Supplied material
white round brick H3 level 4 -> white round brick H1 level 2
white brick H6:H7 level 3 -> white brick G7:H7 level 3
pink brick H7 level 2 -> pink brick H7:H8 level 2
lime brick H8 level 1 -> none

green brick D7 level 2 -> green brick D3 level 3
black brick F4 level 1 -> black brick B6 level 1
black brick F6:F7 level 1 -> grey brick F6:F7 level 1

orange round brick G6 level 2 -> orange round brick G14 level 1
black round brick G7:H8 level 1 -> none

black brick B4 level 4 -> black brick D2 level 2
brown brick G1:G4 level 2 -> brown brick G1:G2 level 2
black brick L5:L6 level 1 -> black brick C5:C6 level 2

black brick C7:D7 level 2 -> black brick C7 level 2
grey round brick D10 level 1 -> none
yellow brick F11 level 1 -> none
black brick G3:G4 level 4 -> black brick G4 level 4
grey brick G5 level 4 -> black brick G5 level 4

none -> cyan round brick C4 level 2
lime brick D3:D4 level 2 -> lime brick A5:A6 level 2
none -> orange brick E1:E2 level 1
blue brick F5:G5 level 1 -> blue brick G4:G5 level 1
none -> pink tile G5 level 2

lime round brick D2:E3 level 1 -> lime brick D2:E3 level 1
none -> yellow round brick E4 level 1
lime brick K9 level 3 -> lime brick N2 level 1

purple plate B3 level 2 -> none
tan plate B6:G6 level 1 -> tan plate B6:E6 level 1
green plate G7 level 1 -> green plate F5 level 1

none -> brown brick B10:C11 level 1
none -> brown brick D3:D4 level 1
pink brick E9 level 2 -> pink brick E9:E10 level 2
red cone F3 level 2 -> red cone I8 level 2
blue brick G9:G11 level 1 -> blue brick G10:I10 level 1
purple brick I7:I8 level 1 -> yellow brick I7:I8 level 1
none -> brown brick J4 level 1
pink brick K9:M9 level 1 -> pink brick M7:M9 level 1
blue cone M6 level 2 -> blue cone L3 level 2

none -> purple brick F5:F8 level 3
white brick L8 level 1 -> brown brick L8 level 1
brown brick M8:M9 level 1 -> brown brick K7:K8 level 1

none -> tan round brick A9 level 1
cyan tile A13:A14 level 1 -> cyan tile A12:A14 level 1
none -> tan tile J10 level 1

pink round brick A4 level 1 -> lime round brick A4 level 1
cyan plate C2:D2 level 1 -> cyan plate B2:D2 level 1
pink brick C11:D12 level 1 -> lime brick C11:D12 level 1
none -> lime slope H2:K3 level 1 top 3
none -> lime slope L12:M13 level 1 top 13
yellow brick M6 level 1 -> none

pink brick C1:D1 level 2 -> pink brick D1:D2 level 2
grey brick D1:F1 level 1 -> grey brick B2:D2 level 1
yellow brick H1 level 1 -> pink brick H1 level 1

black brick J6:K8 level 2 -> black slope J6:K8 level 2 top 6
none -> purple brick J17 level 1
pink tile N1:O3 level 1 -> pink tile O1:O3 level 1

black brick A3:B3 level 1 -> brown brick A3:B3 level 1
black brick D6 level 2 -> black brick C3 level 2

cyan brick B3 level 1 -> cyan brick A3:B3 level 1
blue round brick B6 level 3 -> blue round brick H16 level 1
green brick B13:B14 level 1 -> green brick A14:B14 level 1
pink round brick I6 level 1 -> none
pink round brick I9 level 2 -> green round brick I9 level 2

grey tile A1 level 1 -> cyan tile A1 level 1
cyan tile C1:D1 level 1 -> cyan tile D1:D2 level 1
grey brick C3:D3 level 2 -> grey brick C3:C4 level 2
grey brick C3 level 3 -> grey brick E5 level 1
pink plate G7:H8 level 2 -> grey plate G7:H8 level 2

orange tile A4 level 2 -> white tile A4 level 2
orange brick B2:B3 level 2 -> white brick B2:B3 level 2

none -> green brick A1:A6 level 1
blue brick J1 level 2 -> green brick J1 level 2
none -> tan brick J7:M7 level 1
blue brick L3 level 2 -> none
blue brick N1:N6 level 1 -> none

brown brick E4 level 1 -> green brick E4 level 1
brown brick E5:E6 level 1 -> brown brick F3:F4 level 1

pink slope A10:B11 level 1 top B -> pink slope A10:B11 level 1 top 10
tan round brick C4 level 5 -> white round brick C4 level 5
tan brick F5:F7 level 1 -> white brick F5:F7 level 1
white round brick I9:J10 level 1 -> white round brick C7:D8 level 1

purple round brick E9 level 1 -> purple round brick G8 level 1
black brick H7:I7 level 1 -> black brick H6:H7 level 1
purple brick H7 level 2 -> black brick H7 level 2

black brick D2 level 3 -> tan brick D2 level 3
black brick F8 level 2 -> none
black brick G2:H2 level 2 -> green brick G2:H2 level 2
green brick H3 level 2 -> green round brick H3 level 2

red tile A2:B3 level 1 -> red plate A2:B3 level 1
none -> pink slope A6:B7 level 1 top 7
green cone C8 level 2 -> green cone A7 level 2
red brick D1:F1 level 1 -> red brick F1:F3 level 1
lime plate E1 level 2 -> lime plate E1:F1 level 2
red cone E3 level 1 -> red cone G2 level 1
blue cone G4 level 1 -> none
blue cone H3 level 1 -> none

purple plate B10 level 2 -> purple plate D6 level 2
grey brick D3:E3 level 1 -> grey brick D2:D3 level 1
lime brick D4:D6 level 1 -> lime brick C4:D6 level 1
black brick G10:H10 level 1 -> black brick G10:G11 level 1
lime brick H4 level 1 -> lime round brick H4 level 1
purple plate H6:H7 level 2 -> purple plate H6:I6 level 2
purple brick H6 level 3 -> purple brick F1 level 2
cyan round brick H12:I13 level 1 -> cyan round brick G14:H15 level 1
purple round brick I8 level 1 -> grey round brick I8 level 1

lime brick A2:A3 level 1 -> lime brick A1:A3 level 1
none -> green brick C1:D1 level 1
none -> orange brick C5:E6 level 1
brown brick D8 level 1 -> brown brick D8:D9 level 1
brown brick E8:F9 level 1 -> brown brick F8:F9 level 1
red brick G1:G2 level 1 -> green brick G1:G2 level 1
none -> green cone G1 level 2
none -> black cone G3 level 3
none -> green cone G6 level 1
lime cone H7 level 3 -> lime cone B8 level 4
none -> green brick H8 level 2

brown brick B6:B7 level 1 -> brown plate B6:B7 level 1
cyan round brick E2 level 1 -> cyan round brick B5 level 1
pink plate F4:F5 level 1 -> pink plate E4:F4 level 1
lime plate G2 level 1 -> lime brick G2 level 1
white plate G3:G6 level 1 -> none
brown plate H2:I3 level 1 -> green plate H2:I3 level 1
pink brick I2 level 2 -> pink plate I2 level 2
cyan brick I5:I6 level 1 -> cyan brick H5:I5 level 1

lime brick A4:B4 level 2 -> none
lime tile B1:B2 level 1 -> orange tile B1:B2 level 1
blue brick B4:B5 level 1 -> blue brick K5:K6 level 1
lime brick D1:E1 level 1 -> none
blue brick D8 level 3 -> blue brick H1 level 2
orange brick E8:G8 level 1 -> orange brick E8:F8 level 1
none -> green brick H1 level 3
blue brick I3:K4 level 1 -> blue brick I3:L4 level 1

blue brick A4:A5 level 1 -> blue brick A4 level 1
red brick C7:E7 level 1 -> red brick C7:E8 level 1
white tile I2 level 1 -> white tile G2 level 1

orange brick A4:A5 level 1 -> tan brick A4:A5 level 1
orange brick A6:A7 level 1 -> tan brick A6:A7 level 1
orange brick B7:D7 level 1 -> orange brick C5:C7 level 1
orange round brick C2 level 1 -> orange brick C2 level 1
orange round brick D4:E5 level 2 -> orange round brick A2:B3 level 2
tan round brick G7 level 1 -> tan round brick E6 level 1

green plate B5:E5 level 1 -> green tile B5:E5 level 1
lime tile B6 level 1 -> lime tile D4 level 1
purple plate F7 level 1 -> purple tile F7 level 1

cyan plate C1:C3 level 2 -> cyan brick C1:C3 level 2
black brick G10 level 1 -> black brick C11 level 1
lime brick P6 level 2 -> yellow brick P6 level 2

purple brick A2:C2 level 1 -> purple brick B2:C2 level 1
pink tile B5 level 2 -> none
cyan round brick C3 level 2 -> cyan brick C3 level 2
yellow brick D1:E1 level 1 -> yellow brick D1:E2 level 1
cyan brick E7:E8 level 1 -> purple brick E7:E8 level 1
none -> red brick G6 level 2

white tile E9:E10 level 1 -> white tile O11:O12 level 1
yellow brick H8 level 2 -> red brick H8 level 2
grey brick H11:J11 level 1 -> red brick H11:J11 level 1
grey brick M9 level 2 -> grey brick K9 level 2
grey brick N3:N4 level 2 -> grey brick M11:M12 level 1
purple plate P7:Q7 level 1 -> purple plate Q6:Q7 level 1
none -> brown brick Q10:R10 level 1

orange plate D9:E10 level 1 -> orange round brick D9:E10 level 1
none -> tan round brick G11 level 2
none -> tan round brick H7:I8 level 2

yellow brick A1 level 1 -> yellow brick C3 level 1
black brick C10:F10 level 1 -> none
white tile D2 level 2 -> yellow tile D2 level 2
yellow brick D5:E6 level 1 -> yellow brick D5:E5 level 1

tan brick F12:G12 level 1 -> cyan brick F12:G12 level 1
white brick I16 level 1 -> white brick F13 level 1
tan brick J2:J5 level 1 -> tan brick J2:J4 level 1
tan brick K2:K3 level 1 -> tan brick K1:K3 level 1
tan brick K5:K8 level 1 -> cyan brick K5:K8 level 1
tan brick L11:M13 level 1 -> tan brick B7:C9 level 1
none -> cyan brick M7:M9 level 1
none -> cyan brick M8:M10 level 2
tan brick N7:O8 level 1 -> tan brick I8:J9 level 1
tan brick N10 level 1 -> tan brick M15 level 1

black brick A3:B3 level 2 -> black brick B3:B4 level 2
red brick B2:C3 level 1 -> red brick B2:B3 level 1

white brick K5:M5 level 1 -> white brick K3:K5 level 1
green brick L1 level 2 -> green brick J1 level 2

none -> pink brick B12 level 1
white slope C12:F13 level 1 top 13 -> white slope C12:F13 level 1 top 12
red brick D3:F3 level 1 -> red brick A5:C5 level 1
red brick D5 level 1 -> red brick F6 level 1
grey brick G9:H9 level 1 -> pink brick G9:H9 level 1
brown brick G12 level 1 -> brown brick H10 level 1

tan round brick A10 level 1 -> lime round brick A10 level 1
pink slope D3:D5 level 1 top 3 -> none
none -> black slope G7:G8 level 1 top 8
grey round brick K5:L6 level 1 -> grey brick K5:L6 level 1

Action item
Can you repeat, word for word, every line above from the one containing "none -> orange brick E1:E2 level 1" down to the one containing "none -> brown brick J4 level 1", including both?

Response area
none -> orange brick E1:E2 level 1
blue brick F5:G5 level 1 -> blue brick G4:G5 level 1
none -> pink tile G5 level 2

lime round brick D2:E3 level 1 -> lime brick D2:E3 level 1
none -> yellow round brick E4 level 1
lime brick K9 level 3 -> lime brick N2 level 1

purple plate B3 level 2 -> none
tan plate B6:G6 level 1 -> tan plate B6:E6 level 1
green plate G7 level 1 -> green plate F5 level 1

none -> brown brick B10:C11 level 1
none -> brown brick D3:D4 level 1
pink brick E9 level 2 -> pink brick E9:E10 level 2
red cone F3 level 2 -> red cone I8 level 2
blue brick G9:G11 level 1 -> blue brick G10:I10 level 1
purple brick I7:I8 level 1 -> yellow brick I7:I8 level 1
none -> brown brick J4 level 1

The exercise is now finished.